> _Problem requirements_
The lines needed are those from the start of the records through the line holding "blue brick A5", each copied exactly.

> _Records for this task_
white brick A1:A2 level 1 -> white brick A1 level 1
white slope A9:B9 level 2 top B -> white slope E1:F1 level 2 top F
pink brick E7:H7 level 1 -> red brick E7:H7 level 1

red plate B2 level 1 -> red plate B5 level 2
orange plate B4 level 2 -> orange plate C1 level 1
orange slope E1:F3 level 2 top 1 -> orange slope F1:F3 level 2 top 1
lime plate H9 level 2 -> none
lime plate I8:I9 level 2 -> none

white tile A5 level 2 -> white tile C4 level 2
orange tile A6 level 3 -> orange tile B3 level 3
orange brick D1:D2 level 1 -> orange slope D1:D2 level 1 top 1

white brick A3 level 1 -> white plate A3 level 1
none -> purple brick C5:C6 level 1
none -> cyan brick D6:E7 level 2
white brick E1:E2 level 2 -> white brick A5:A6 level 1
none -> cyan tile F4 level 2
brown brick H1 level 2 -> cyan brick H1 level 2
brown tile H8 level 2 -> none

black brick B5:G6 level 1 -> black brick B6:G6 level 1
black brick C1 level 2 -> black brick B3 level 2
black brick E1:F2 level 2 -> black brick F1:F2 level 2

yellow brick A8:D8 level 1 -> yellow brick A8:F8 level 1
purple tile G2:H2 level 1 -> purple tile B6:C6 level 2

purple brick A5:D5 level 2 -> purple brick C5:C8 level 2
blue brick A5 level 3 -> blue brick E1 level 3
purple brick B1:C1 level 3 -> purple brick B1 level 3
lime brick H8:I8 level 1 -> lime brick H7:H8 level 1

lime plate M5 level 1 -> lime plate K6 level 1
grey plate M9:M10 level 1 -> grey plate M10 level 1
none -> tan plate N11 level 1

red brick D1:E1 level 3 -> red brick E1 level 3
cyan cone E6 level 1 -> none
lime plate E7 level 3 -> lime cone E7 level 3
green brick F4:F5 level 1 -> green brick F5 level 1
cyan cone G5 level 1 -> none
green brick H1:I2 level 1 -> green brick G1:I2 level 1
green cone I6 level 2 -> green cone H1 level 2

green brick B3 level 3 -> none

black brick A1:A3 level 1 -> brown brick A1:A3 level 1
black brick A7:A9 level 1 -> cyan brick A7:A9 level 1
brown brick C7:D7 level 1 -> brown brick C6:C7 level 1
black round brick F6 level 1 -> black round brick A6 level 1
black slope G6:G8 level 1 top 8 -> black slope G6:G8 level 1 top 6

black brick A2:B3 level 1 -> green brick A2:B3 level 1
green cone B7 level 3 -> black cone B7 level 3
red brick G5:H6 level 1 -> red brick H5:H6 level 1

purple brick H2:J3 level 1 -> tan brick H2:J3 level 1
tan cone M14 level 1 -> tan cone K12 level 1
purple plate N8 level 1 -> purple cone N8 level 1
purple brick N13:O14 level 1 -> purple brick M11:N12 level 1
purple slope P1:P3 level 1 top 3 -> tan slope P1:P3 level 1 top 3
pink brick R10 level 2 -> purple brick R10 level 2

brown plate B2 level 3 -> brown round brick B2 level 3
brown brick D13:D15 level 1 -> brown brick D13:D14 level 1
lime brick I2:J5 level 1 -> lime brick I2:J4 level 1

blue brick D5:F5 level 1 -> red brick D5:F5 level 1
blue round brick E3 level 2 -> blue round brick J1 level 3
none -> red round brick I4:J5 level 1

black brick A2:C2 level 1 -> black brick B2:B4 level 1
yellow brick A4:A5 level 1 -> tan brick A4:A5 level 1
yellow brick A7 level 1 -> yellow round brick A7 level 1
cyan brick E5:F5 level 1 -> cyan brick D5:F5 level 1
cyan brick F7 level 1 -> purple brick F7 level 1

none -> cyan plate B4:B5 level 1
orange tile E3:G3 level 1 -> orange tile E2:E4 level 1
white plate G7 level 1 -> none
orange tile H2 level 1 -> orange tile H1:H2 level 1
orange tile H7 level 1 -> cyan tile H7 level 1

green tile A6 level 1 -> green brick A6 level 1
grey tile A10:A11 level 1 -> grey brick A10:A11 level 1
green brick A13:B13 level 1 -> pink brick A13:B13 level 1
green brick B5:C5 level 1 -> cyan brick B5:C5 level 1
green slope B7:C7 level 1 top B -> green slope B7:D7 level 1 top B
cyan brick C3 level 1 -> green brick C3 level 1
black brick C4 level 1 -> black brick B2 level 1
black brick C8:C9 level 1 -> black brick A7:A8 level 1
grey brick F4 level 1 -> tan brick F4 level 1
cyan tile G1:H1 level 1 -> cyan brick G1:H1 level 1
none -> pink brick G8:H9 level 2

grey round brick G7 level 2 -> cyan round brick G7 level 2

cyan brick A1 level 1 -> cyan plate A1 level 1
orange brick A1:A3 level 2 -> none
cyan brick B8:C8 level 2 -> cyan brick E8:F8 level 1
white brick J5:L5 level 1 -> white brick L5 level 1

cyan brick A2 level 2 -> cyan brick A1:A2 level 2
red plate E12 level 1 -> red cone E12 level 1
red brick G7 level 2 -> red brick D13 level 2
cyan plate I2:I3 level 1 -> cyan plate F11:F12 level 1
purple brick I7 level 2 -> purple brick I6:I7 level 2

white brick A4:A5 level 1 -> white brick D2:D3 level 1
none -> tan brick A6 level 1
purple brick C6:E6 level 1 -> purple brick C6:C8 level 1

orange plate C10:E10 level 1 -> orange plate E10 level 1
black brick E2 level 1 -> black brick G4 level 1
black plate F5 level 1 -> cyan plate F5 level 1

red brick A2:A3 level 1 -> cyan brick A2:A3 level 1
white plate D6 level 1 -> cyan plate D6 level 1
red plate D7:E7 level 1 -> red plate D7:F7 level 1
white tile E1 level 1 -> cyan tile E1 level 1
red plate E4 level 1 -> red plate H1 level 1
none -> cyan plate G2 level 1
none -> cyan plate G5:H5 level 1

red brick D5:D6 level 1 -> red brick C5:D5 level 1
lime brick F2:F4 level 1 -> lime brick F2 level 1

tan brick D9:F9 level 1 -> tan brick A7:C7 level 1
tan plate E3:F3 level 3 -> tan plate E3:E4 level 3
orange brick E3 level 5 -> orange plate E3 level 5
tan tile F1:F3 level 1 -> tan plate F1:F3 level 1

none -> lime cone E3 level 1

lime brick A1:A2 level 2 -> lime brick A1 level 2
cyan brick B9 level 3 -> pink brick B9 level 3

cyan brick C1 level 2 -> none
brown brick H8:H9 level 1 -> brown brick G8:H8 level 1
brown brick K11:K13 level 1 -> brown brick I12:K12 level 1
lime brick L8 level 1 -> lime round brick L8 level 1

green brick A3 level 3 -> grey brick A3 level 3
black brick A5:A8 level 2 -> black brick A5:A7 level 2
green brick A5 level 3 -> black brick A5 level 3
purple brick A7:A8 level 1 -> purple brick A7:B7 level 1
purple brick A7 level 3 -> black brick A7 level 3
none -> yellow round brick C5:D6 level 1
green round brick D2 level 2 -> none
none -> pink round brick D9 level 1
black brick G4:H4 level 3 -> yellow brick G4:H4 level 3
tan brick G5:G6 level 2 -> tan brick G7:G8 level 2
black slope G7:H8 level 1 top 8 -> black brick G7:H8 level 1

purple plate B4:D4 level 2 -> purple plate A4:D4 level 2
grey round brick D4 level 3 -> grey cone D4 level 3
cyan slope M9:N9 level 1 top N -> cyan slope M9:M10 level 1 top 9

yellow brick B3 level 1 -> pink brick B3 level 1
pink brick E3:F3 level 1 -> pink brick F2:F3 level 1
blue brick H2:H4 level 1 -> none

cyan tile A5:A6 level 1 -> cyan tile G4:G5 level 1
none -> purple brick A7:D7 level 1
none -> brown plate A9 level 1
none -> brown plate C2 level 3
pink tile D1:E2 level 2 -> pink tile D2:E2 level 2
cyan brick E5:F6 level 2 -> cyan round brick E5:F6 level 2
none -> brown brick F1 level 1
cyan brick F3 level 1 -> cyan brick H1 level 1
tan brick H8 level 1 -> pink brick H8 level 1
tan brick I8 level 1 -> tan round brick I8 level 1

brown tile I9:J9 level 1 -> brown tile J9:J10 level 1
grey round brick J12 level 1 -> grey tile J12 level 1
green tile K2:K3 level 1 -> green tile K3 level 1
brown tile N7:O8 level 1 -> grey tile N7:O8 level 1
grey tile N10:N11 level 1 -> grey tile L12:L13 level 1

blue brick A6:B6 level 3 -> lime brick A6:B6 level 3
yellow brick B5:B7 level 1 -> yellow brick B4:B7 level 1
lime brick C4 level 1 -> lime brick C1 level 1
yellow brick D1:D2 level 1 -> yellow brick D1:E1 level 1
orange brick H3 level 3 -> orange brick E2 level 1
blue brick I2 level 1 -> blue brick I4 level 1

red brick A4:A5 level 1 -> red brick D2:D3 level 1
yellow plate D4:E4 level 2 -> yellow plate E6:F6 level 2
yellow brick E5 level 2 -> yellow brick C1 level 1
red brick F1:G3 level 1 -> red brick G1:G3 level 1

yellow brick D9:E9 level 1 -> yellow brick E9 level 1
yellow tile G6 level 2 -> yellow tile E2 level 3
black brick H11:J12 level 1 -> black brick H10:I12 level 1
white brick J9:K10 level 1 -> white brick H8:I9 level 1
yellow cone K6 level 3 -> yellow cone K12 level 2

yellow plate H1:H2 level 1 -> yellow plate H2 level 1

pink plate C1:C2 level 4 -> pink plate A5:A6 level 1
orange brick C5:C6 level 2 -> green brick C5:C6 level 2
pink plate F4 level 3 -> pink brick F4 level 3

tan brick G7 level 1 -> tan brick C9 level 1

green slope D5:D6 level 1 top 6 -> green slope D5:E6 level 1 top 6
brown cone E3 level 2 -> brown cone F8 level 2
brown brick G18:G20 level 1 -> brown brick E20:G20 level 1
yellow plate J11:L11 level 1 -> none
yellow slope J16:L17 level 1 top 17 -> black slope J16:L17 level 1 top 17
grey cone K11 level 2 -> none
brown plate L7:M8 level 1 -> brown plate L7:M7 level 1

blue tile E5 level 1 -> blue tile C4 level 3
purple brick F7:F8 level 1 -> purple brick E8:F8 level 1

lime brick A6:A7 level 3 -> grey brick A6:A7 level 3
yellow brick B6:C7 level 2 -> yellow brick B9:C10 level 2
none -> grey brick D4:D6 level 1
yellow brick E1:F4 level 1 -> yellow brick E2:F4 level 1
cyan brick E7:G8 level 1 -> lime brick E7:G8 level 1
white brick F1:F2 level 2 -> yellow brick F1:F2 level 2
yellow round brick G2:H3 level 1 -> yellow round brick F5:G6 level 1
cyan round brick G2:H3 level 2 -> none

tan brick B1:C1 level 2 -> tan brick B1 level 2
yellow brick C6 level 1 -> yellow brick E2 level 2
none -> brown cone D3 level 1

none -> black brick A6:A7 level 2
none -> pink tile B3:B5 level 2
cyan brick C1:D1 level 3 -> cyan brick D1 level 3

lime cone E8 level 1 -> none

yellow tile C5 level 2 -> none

> _Problem solution_
white brick A1:A2 level 1 -> white brick A1 level 1
white slope A9:B9 level 2 top B -> white slope E1:F1 level 2 top F
pink brick E7:H7 level 1 -> red brick E7:H7 level 1

red plate B2 level 1 -> red plate B5 level 2
orange plate B4 level 2 -> orange plate C1 level 1
orange slope E1:F3 level 2 top 1 -> orange slope F1:F3 level 2 top 1
lime plate H9 level 2 -> none
lime plate I8:I9 level 2 -> none

white tile A5 level 2 -> white tile C4 level 2
orange tile A6 level 3 -> orange tile B3 level 3
orange brick D1:D2 level 1 -> orange slope D1:D2 level 1 top 1

white brick A3 level 1 -> white plate A3 level 1
none -> purple brick C5:C6 level 1
none -> cyan brick D6:E7 level 2
white brick E1:E2 level 2 -> white brick A5:A6 level 1
none -> cyan tile F4 level 2
brown brick H1 level 2 -> cyan brick H1 level 2
brown tile H8 level 2 -> none

black brick B5:G6 level 1 -> black brick B6:G6 level 1
black brick C1 level 2 -> black brick B3 level 2
black brick E1:F2 level 2 -> black brick F1:F2 level 2

yellow brick A8:D8 level 1 -> yellow brick A8:F8 level 1
purple tile G2:H2 level 1 -> purple tile B6:C6 level 2

purple brick A5:D5 level 2 -> purple brick C5:C8 level 2
blue brick A5 level 3 -> blue brick E1 level 3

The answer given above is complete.